■ **Assignment**: An exact transcription of every entry is required. Images are not part of it.

** Opening Material provided block **

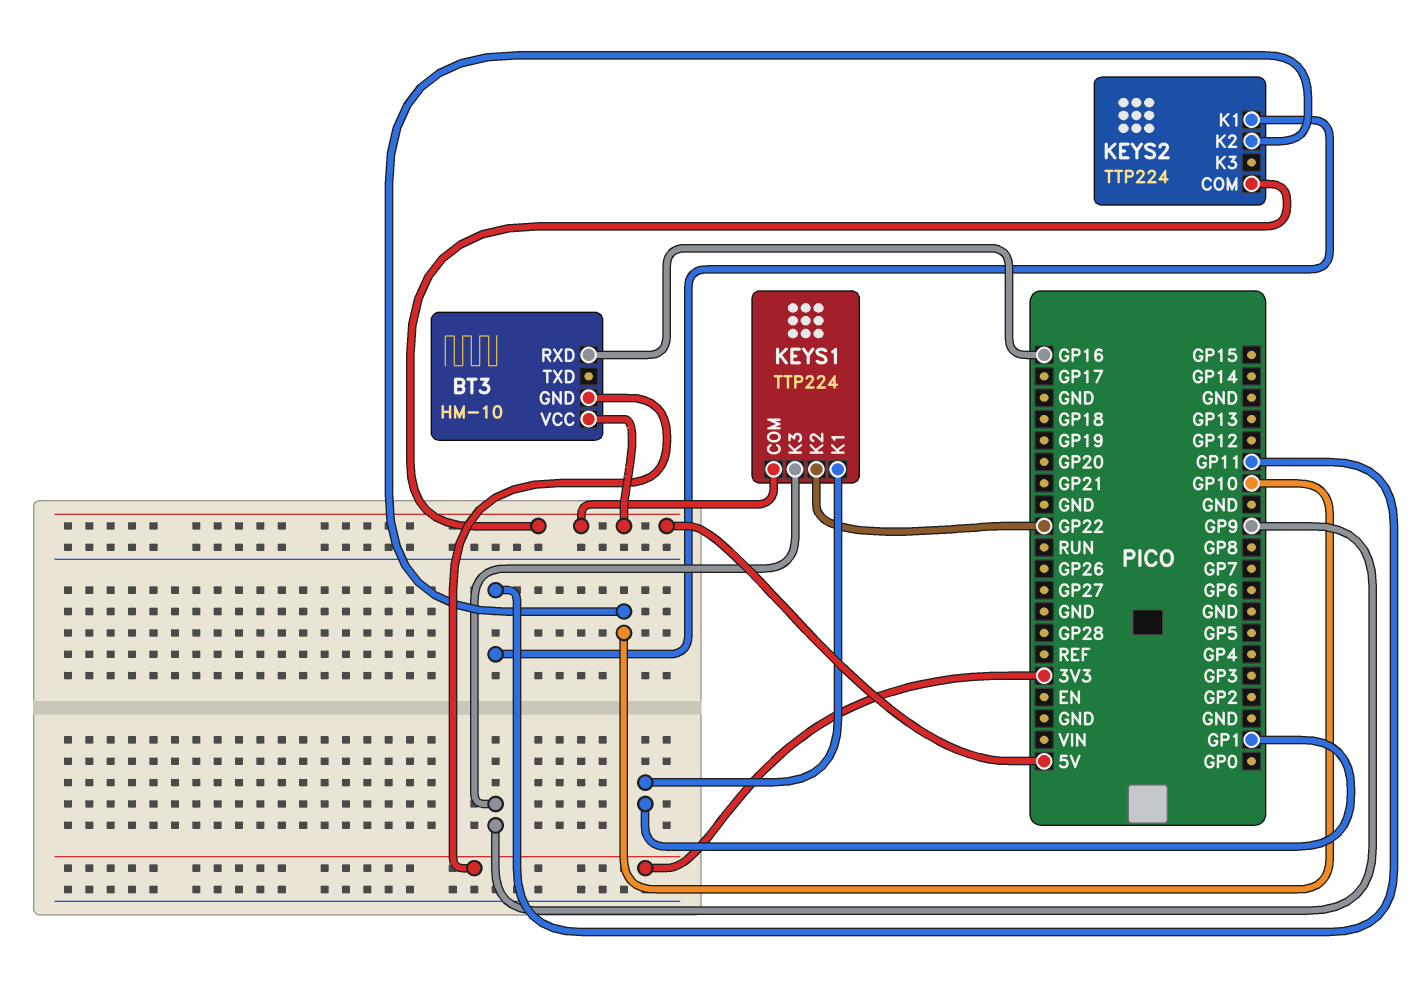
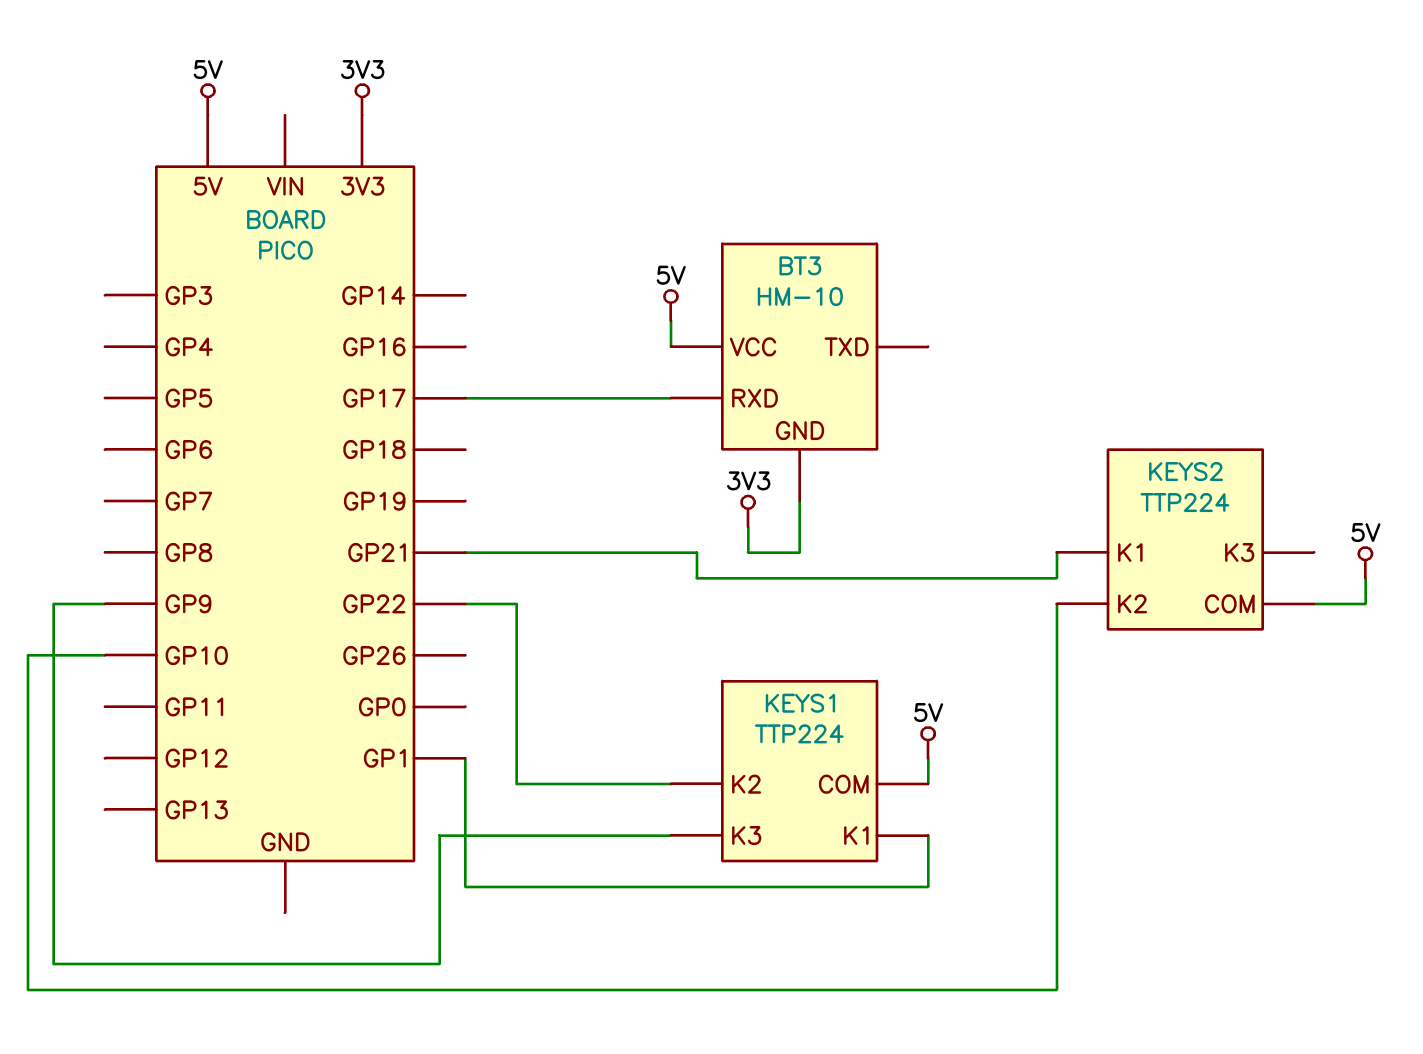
BT3 pin RXD: GP16 -> GP17
KEYS2 pin K1: GP11 -> GP21

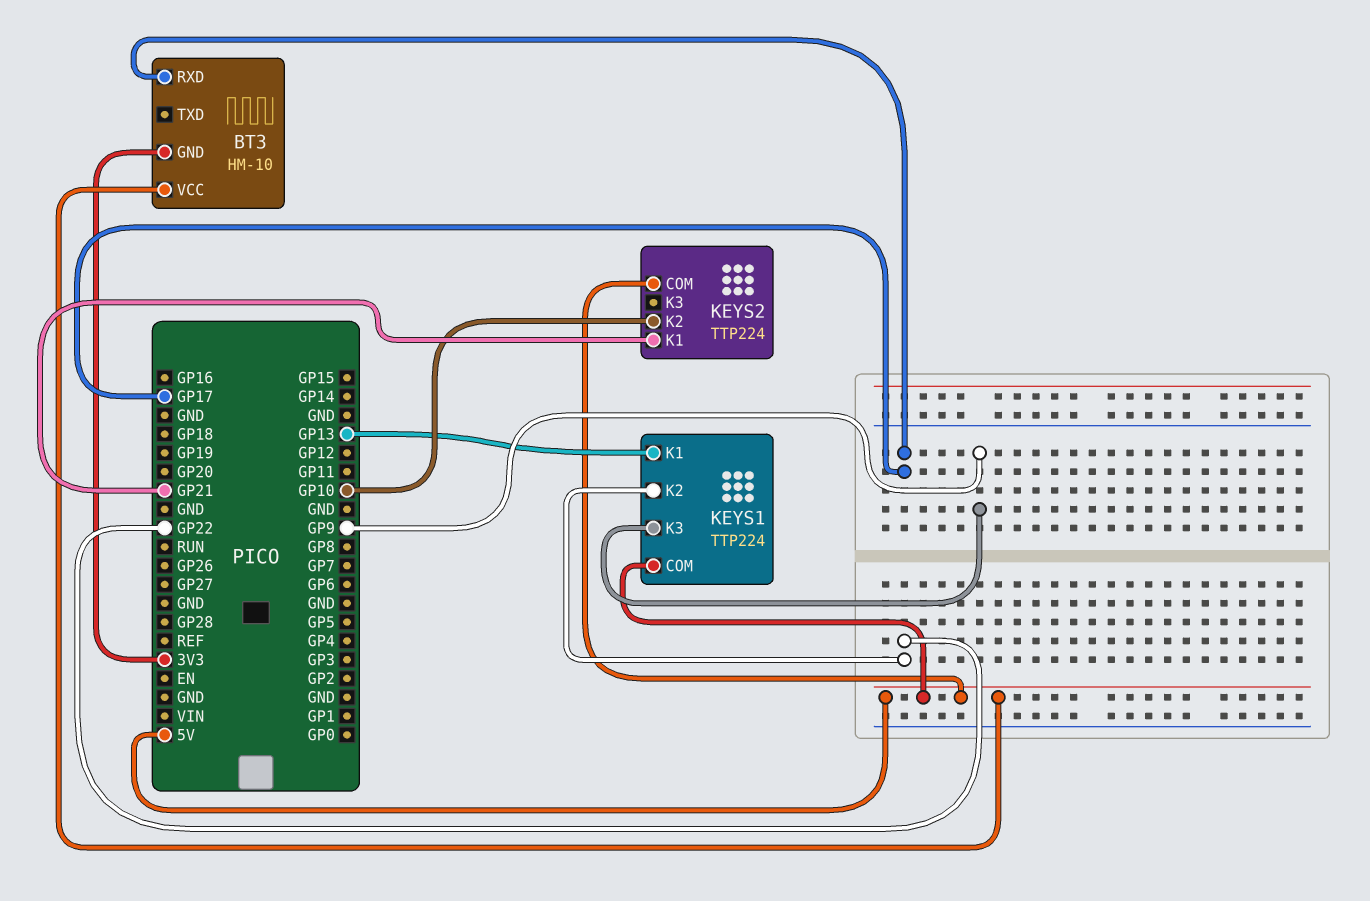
KEYS1 pin K1: GP1 -> GP13

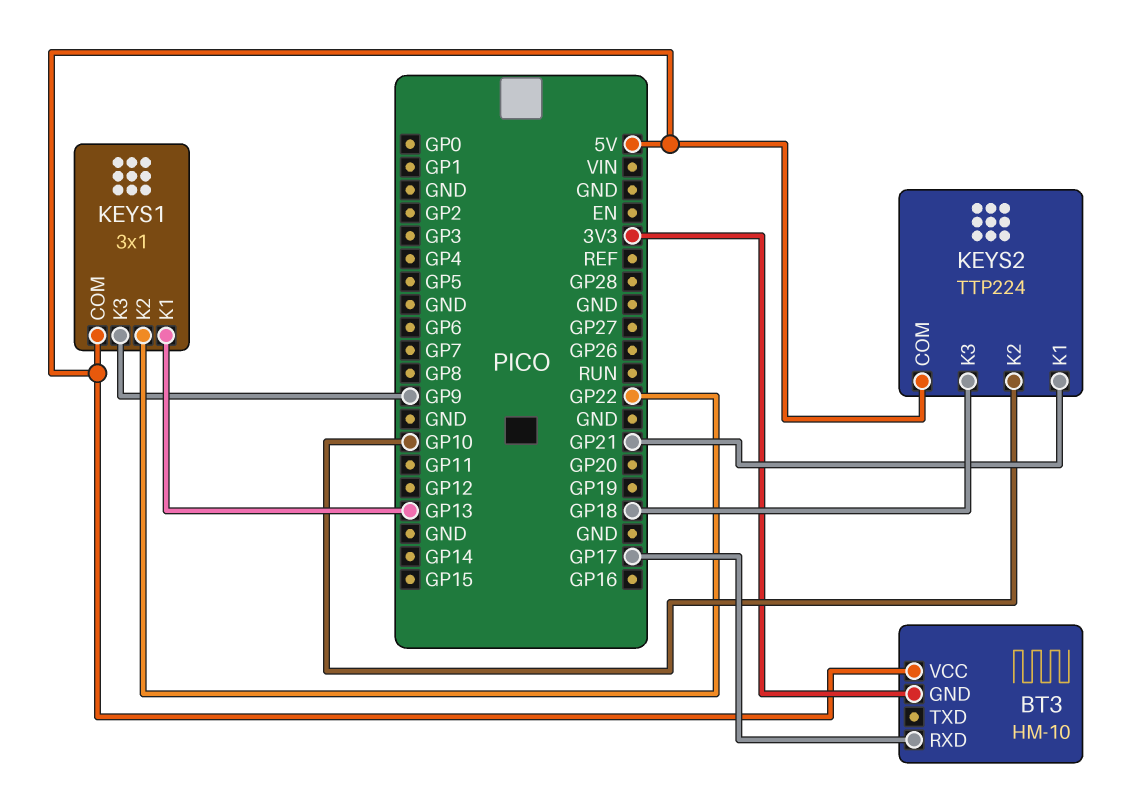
KEYS1: TTP224 -> 3x1
KEYS2 pin K3: none -> GP18

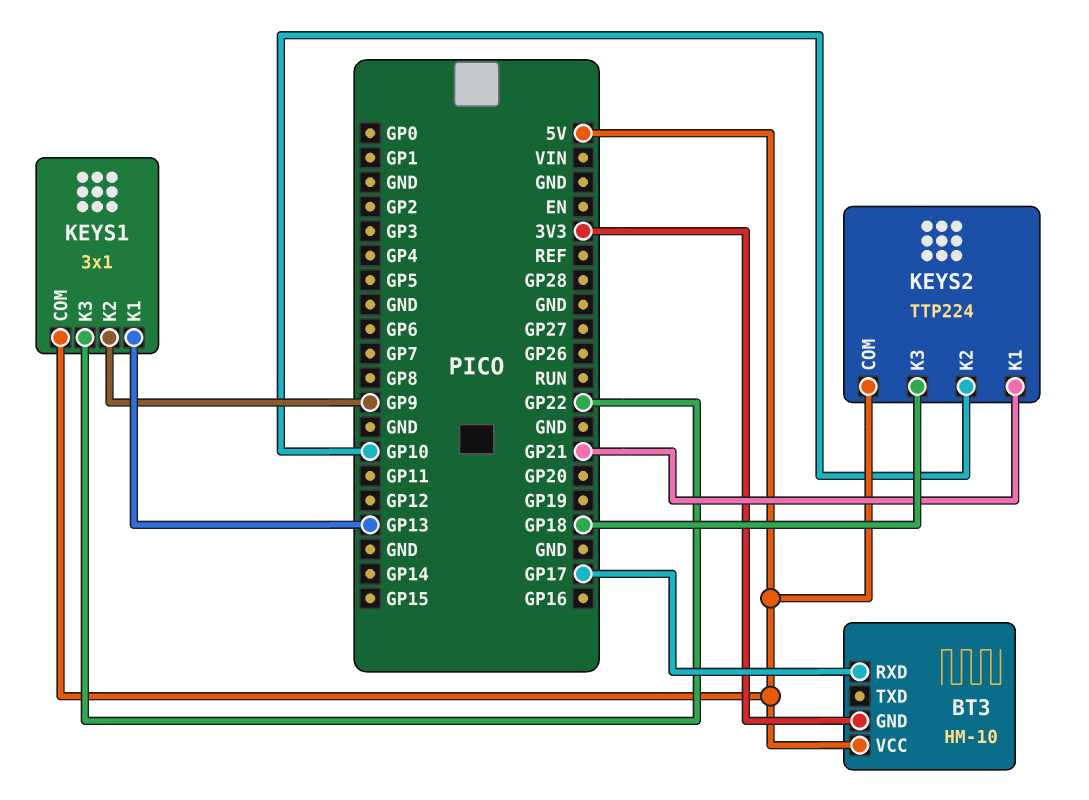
KEYS1 pin K2: GP22 -> GP9
KEYS1 pin K3: GP9 -> GP22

** Closing Material provided block **

■ **Solved exercise**:
BT3 pin RXD: GP16 -> GP17
KEYS2 pin K1: GP11 -> GP21

KEYS1 pin K1: GP1 -> GP13

KEYS1: TTP224 -> 3x1
KEYS2 pin K3: none -> GP18

KEYS1 pin K2: GP22 -> GP9
KEYS1 pin K3: GP9 -> GP22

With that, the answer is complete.